Collection entries
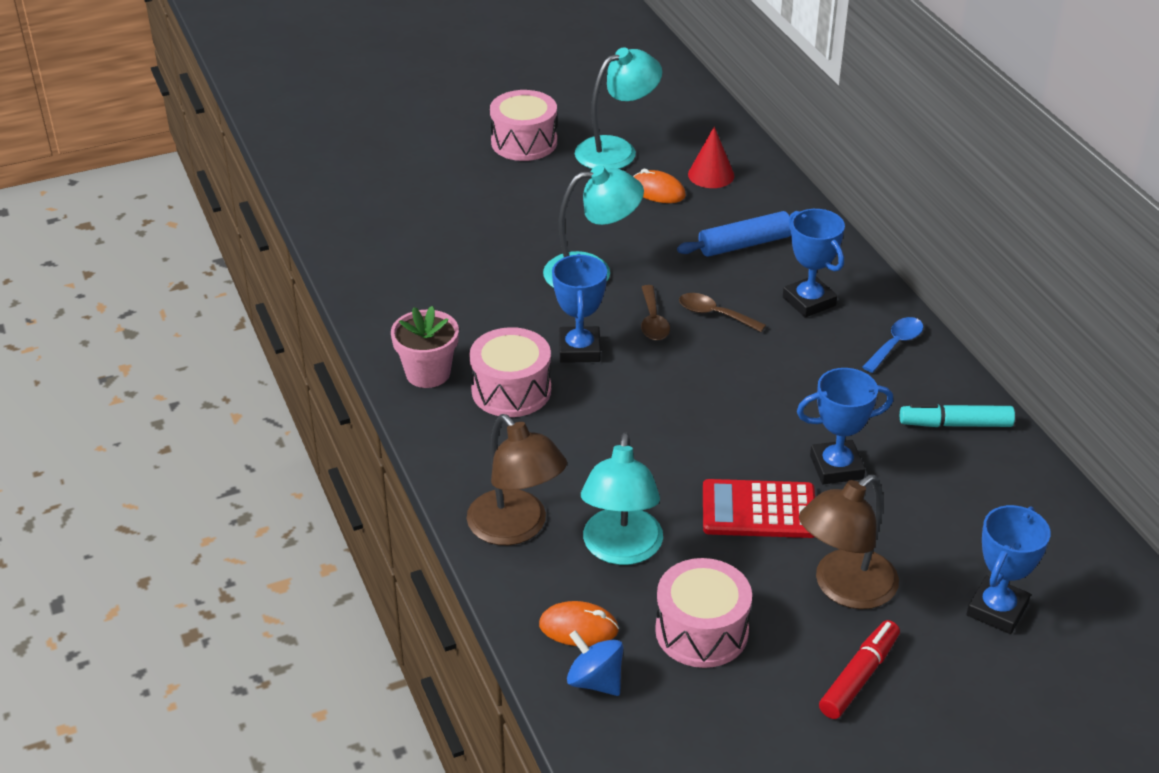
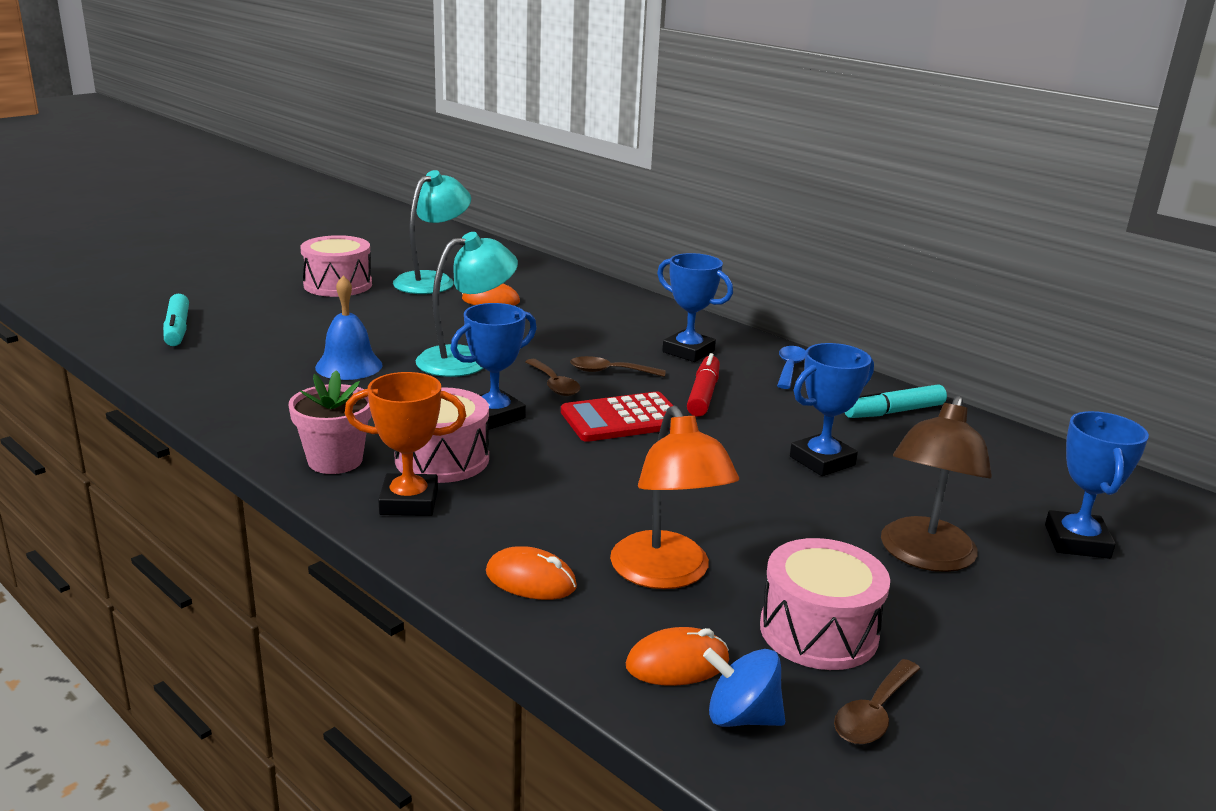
camera: 25 degrees left, 15 degrees down
brown lamp [467,414,567,545] -> orange mouse [486,546,577,600]
blue trophy [552,254,607,363] -> blue trophy turned 75 degrees clockwise [451,303,537,430]
turquoise lamp [581,433,663,565] -> orange lamp [610,406,739,589]
blue rolling pin [677,211,791,257] -> none
red cone [688,127,734,188] -> none
red calculator [703,479,815,538] -> red calculator moved to [561,391,674,442]
red marker [819,620,900,719] -> red marker moved to [687,353,720,417]
none -> turquoise marker [163,294,189,346]
none -> blue bell [315,275,383,380]
none -> orange trophy [345,372,466,516]
none -> brown spoon [834,659,920,744]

_Required work_
Once the pictures are set aside, reproduce the records in full and exactly.

_Reply to the exercise_
camera: 25 degrees left, 15 degrees down
brown lamp [467,414,567,545] -> orange mouse [486,546,577,600]
blue trophy [552,254,607,363] -> blue trophy turned 75 degrees clockwise [451,303,537,430]
turquoise lamp [581,433,663,565] -> orange lamp [610,406,739,589]
blue rolling pin [677,211,791,257] -> none
red cone [688,127,734,188] -> none
red calculator [703,479,815,538] -> red calculator moved to [561,391,674,442]
red marker [819,620,900,719] -> red marker moved to [687,353,720,417]
none -> turquoise marker [163,294,189,346]
none -> blue bell [315,275,383,380]
none -> orange trophy [345,372,466,516]
none -> brown spoon [834,659,920,744]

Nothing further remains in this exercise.